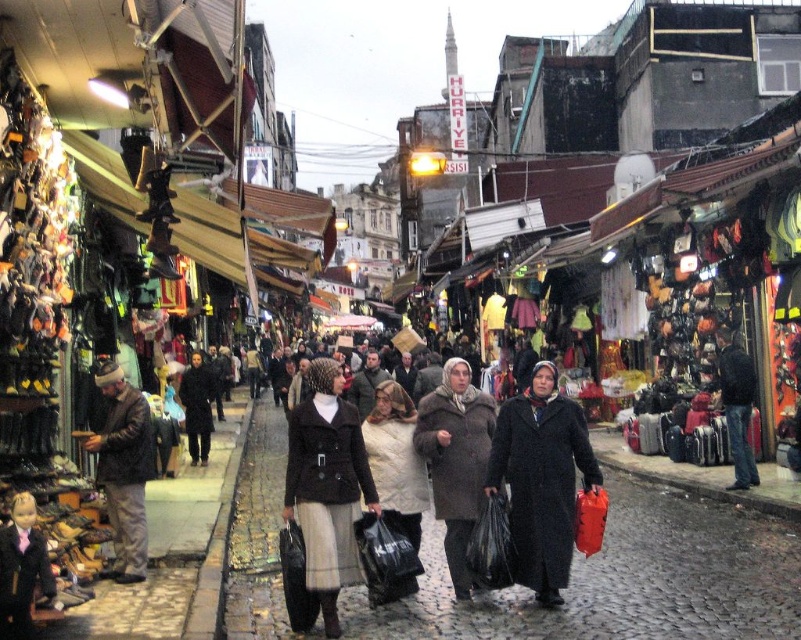
Question: Which object is closer to the camera taking this photo?

Choices:
 (A) black matte coat at center
 (B) dark gray cobblestone pavement at center
 (C) matte black coat at center
 (D) dark brown leather jacket at left

Answer: (B)

Question: Is matte black coat at center to the right of dark brown leather jacket at left from the viewer's perspective?

Choices:
 (A) no
 (B) yes

Answer: (B)

Question: Where is brown fur coat at center located in relation to dark blue leather jacket at right in the image?

Choices:
 (A) right
 (B) left

Answer: (B)

Question: Among these points, which one is farthest from the camera?

Choices:
 (A) (51, 588)
 (B) (743, 413)
 (C) (103, 458)
 (D) (560, 561)

Answer: (B)

Question: Does matte black coat at center have a greater width compared to smooth black coat at lower left?

Choices:
 (A) yes
 (B) no

Answer: (A)

Question: Which object appears closest to the camera in this image?

Choices:
 (A) black matte coat at center
 (B) dark gray cobblestone pavement at center

Answer: (B)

━━━━━━━━━━

### PROBLEM TO SOLVE
Copy out word for word the lines of the records from the line with "Answer: (A)" through the end of the records, including both ends.

### RESULT OF THE EXERCISE
Answer: (A)

Question: Which object appears closest to the camera in this image?

Choices:
 (A) black matte coat at center
 (B) dark gray cobblestone pavement at center

Answer: (B)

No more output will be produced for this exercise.